• _Work to complete_
Could you reproduce, word for word, everything below from the line containing "SW1: switch (GND, SENS) -> none" down to the line containing "R4: 330 (GND, N014) -> none", with both of those lines included and no others?

• _Available data_

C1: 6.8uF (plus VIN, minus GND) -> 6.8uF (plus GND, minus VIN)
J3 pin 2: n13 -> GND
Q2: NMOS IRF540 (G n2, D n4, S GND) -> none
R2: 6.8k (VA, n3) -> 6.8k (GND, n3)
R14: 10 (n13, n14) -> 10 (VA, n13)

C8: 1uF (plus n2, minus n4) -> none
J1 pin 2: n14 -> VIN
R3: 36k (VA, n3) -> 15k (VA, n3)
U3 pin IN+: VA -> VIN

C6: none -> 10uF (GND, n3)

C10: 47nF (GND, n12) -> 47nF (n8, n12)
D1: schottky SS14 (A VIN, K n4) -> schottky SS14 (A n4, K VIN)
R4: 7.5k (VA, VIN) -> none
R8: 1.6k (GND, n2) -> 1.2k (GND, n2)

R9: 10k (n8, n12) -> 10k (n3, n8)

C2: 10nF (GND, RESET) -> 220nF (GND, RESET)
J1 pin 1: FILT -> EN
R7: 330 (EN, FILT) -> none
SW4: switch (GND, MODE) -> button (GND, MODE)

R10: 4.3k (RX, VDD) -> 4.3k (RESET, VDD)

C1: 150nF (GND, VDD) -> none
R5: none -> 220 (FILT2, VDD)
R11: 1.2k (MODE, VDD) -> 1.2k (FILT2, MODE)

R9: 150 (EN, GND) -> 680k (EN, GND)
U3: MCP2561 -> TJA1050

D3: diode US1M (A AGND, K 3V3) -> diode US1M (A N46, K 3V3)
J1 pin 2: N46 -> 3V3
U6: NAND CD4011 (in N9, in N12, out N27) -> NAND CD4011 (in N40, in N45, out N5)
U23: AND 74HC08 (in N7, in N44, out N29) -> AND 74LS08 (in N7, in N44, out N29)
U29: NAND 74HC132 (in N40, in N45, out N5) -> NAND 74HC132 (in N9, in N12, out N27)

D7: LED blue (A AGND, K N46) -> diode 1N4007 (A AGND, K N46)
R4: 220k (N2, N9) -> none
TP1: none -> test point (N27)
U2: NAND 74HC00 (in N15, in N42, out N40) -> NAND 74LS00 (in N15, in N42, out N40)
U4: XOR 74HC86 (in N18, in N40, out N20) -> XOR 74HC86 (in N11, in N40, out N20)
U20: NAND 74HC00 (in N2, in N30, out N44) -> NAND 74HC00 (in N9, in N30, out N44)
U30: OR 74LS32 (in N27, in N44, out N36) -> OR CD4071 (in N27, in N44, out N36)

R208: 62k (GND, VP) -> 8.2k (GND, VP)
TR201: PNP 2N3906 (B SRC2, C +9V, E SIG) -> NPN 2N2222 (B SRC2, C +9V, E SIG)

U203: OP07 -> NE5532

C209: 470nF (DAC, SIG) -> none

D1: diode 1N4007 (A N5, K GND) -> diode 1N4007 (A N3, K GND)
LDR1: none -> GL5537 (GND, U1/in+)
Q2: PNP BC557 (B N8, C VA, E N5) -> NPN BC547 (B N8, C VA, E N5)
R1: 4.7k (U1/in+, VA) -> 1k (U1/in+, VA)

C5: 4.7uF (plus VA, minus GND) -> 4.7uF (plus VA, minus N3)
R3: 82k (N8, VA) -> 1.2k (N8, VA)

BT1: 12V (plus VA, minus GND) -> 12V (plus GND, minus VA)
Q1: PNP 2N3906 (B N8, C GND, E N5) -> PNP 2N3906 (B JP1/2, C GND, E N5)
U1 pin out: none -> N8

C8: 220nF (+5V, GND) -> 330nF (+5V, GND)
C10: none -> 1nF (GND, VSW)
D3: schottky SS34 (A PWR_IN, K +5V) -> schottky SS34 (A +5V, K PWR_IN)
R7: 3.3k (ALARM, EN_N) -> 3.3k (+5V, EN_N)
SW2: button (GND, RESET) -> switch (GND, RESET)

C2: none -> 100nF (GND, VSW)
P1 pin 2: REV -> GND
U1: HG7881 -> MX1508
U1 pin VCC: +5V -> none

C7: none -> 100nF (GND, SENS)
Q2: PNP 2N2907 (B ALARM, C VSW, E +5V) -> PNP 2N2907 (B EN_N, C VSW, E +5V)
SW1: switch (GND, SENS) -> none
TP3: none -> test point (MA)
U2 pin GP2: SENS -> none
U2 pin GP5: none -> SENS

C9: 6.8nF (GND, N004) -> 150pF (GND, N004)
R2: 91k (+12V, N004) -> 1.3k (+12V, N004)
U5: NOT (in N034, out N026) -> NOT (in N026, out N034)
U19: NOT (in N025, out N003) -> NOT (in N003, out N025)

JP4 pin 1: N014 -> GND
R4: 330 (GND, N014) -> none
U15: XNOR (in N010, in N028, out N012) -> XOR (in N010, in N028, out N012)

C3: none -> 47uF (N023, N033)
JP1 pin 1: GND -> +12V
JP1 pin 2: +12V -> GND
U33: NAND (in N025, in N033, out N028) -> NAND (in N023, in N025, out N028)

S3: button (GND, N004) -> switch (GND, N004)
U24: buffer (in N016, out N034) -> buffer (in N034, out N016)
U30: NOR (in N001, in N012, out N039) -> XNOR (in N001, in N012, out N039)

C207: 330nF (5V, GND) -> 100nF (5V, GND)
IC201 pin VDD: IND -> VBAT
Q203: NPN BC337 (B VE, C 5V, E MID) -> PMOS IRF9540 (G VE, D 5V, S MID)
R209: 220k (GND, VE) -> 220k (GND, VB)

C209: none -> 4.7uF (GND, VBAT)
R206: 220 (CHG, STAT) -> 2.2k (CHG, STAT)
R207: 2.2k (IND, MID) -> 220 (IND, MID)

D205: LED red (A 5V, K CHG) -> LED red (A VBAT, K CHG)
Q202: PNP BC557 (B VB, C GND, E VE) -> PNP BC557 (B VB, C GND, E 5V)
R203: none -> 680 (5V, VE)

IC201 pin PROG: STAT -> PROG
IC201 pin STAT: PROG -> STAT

• _Solved problem_
SW1: switch (GND, SENS) -> none
TP3: none -> test point (MA)
U2 pin GP2: SENS -> none
U2 pin GP5: none -> SENS

C9: 6.8nF (GND, N004) -> 150pF (GND, N004)
R2: 91k (+12V, N004) -> 1.3k (+12V, N004)
U5: NOT (in N034, out N026) -> NOT (in N026, out N034)
U19: NOT (in N025, out N003) -> NOT (in N003, out N025)

JP4 pin 1: N014 -> GND
R4: 330 (GND, N014) -> none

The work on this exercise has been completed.